Task to carry out =>
Leave the pictures out and reproduce all the entries word for word.

Provided records =>
────────
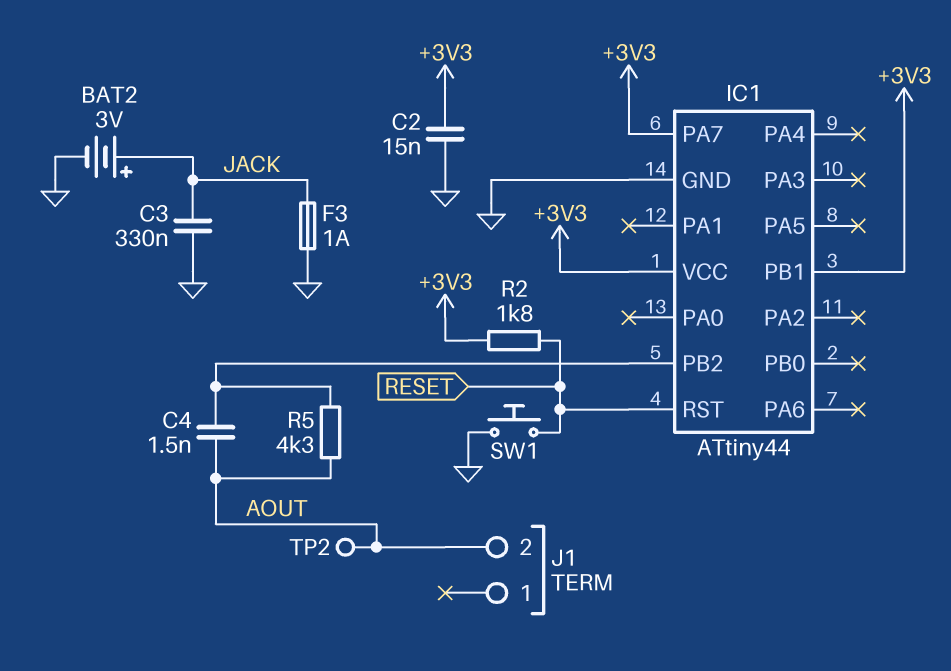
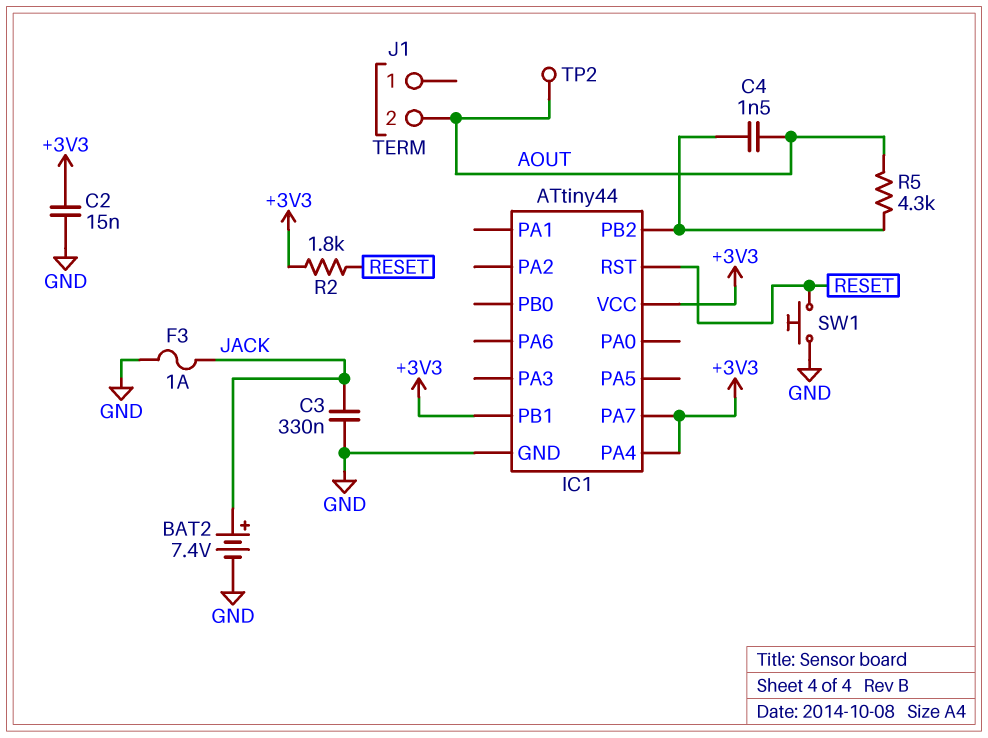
BAT2: 3V (plus JACK, minus GND) -> 7.4V (plus JACK, minus GND)
IC1 pin PA4: none -> +3V3

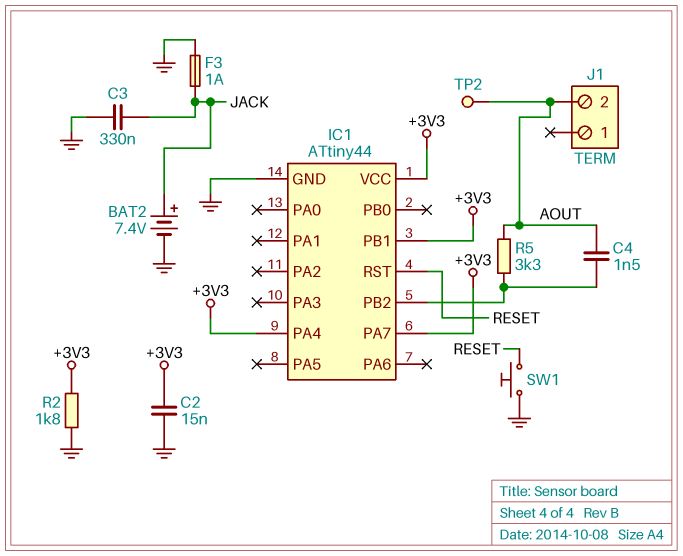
R2: 1.8k (+3V3, RESET) -> 1.8k (+3V3, GND)
R5: 4.3k (AOUT, IC1/PB2) -> 3.3k (AOUT, IC1/PB2)

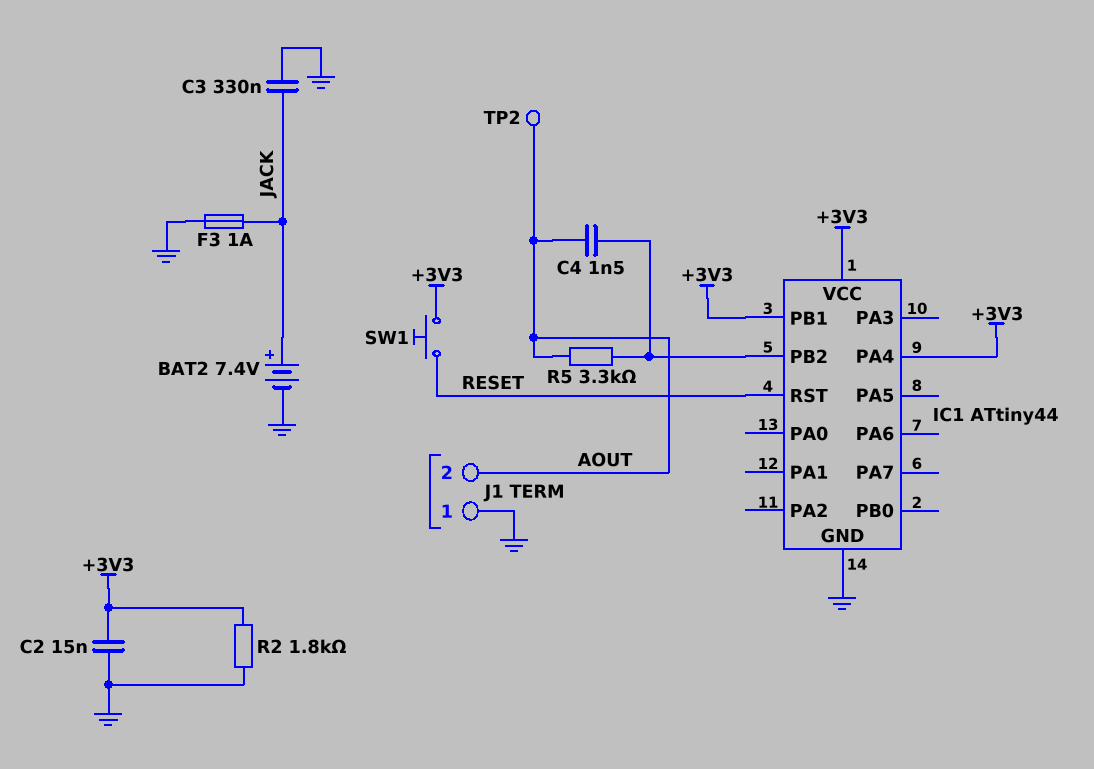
IC1 pin PA7: +3V3 -> none
J1 pin 1: none -> GND
SW1: button (GND, RESET) -> button (+3V3, RESET)

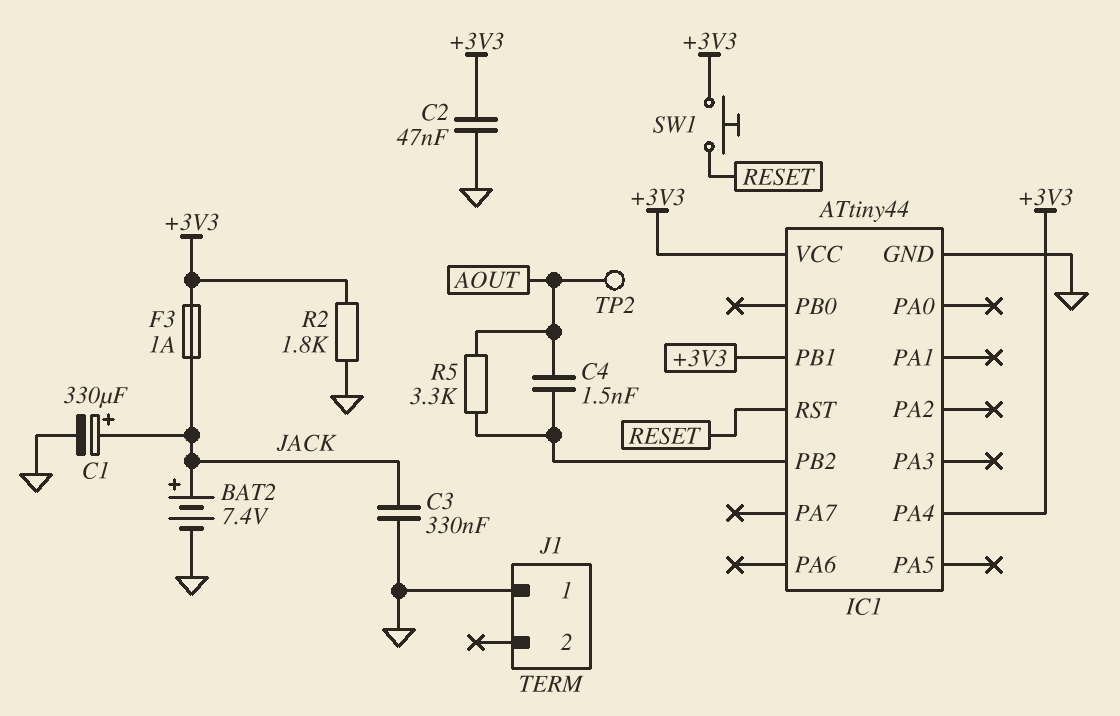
C1: none -> 330uF (plus JACK, minus GND)
C2: 15nF (+3V3, GND) -> 47nF (+3V3, GND)
F3: 1A (GND, JACK) -> 1A (+3V3, JACK)
J1 pin 2: AOUT -> none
────────
Output =>
BAT2: 3V (plus JACK, minus GND) -> 7.4V (plus JACK, minus GND)
IC1 pin PA4: none -> +3V3

R2: 1.8k (+3V3, RESET) -> 1.8k (+3V3, GND)
R5: 4.3k (AOUT, IC1/PB2) -> 3.3k (AOUT, IC1/PB2)

IC1 pin PA7: +3V3 -> none
J1 pin 1: none -> GND
SW1: button (GND, RESET) -> button (+3V3, RESET)

C1: none -> 330uF (plus JACK, minus GND)
C2: 15nF (+3V3, GND) -> 47nF (+3V3, GND)
F3: 1A (GND, JACK) -> 1A (+3V3, JACK)
J1 pin 2: AOUT -> none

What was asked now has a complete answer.